(Before-and-after change records)
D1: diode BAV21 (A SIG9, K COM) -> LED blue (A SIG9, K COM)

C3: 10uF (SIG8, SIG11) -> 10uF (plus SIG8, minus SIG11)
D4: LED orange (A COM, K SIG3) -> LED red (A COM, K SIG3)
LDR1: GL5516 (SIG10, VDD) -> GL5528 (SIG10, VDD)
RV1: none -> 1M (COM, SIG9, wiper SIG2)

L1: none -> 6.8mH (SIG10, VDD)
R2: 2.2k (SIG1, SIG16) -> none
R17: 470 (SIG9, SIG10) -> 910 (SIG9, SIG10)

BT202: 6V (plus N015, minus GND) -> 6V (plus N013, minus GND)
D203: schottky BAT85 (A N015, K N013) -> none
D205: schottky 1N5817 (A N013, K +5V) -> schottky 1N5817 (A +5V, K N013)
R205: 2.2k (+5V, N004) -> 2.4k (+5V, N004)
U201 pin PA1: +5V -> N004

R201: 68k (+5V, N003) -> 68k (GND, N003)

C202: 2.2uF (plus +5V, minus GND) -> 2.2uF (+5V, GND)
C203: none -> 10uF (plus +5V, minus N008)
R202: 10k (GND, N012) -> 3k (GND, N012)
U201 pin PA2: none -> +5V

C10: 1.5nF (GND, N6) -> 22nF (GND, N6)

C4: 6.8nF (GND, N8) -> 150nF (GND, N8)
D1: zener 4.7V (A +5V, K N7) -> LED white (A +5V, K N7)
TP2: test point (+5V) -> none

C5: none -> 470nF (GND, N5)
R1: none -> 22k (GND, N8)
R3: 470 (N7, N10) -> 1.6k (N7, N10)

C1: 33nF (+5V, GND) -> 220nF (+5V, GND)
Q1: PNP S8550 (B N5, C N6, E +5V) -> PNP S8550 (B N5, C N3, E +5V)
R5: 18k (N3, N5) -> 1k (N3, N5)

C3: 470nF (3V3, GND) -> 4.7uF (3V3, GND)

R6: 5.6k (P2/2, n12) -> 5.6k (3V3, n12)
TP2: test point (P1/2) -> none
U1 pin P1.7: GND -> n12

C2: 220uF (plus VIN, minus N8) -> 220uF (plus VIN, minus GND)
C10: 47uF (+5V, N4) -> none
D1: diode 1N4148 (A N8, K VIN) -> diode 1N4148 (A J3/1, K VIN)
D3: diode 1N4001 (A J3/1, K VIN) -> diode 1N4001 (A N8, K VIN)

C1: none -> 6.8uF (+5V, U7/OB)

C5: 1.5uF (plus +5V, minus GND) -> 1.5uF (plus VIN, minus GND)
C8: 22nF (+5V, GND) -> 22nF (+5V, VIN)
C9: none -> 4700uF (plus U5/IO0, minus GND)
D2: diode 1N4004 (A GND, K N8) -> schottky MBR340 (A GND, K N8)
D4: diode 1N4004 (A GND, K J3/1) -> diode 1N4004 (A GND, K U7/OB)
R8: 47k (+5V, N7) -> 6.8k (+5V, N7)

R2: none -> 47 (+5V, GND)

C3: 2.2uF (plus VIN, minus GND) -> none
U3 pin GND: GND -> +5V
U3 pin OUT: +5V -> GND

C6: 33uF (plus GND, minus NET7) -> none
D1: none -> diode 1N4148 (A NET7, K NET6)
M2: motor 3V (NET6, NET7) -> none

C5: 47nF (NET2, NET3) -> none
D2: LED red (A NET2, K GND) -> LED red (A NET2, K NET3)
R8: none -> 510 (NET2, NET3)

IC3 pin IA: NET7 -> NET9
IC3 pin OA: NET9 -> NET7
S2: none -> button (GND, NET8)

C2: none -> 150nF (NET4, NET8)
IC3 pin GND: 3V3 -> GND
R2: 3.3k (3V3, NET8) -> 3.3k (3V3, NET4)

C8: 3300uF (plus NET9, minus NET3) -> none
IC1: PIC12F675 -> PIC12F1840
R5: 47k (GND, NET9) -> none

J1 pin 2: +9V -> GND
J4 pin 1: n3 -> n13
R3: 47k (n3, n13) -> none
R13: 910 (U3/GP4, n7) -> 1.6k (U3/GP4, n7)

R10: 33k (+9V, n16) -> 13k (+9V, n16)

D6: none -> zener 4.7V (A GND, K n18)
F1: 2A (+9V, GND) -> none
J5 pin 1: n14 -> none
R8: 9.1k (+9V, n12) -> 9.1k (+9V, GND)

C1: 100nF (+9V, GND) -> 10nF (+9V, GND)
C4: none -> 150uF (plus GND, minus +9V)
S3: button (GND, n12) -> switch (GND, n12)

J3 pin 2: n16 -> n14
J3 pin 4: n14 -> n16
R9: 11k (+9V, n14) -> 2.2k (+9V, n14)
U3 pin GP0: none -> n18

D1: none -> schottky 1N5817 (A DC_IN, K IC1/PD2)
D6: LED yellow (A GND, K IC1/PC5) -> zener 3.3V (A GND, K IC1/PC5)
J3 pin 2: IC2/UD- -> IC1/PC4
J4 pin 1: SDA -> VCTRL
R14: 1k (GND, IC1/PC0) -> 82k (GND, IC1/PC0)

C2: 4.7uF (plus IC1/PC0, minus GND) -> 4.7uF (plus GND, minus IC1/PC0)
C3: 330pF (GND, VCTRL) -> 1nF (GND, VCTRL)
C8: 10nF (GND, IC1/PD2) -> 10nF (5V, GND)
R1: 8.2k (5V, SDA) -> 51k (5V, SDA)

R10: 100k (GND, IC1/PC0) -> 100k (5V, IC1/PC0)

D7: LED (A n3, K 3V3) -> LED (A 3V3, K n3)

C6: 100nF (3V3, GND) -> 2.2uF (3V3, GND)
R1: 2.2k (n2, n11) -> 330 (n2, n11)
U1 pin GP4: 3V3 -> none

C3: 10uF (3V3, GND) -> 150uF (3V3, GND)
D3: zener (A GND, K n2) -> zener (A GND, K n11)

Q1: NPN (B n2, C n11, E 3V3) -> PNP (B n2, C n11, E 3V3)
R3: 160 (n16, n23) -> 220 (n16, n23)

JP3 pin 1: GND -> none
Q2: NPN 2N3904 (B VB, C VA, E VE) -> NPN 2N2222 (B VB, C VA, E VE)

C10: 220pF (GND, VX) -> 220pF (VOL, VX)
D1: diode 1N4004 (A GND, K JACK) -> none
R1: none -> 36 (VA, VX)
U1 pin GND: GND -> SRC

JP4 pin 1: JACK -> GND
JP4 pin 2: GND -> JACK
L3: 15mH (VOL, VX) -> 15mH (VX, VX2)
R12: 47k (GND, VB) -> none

Exercise requirements —
Sift through the entries and copy every line with "JACK".

Response box —
D1: diode 1N4004 (A GND, K JACK) -> none
JP4 pin 1: JACK -> GND
JP4 pin 2: GND -> JACK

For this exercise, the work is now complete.